| Instructions to follow |
Your answer is the lines from the one that has "camera: 170 degrees left, 5 degrees down" through the last line of the records below, retyped exactly and alone.

Spatial reasoning data
---------------
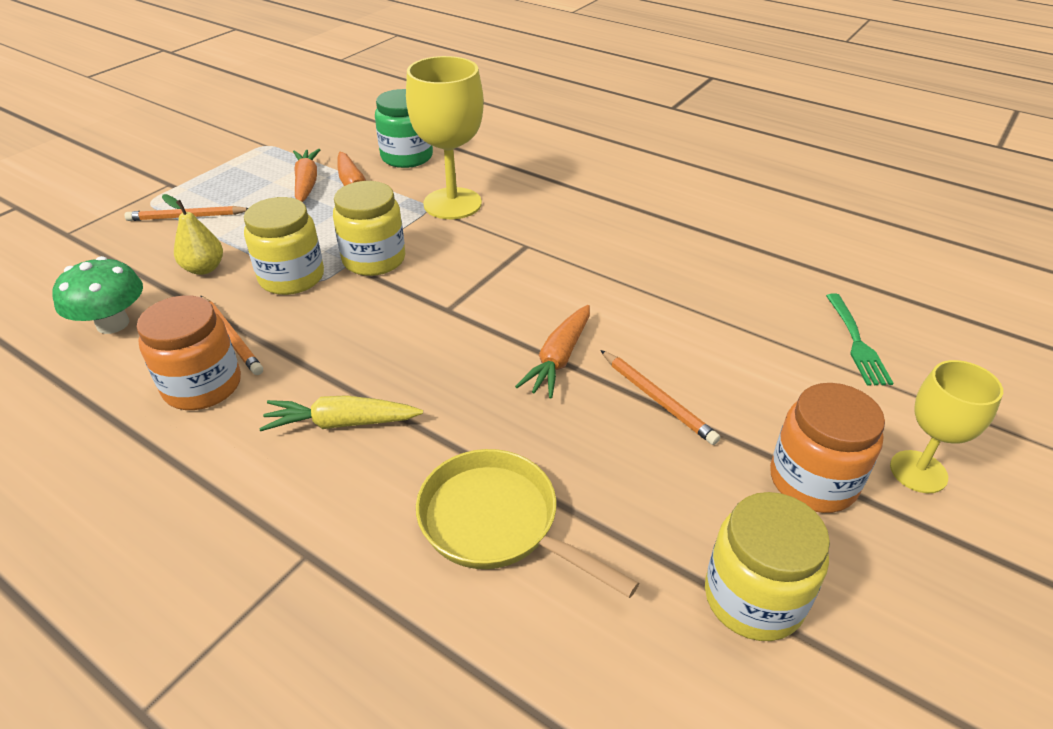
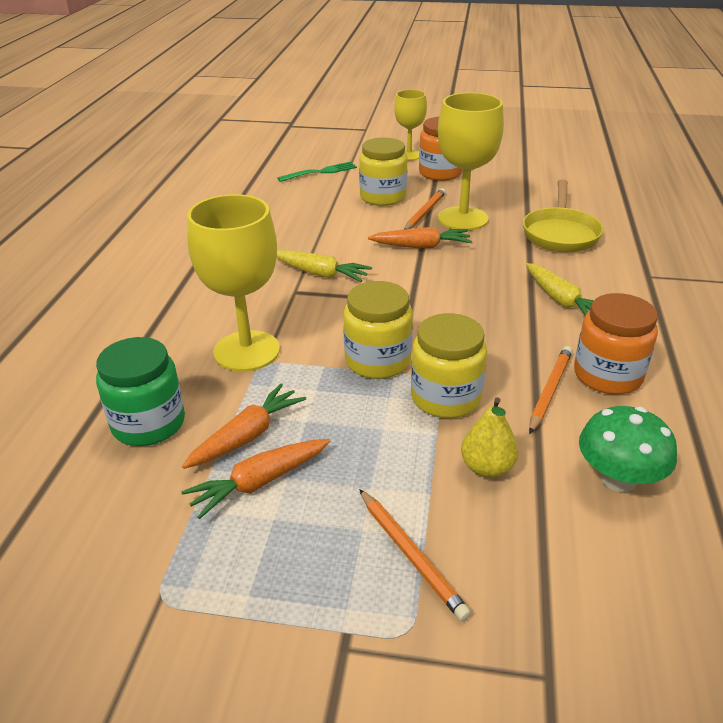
camera: 115 degrees left, 5 degrees down
yellow jar [705,492,830,641] -> yellow jar moved to [359,137,407,206]
none -> yellow carrot [277,250,372,282]
none -> yellow goblet [438,93,504,230]

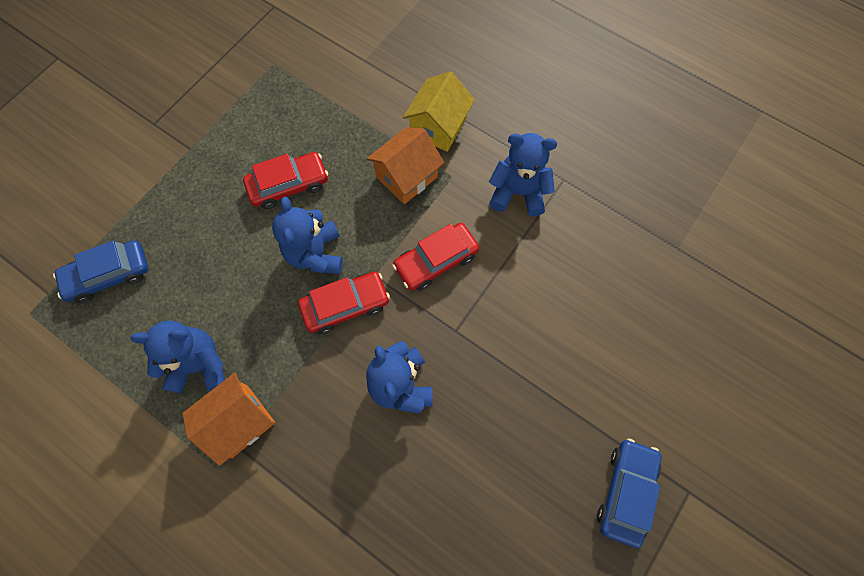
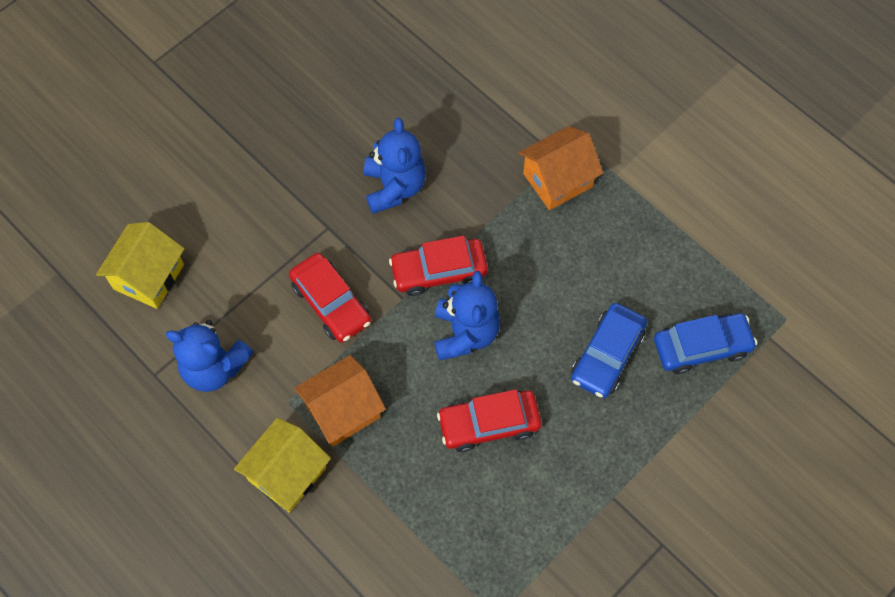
camera: 170 degrees left, 5 degrees down
blue teddy bear [130,321,225,393] -> none
red car [392,223,479,291] -> red car turned 75 degrees clockwise [289,253,371,343]
blue car [597,438,661,548] -> blue car moved to [571,303,647,398]
none -> yellow house [96,222,185,309]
---------------
| Exercise result |
camera: 170 degrees left, 5 degrees down
blue teddy bear [130,321,225,393] -> none
red car [392,223,479,291] -> red car turned 75 degrees clockwise [289,253,371,343]
blue car [597,438,661,548] -> blue car moved to [571,303,647,398]
none -> yellow house [96,222,185,309]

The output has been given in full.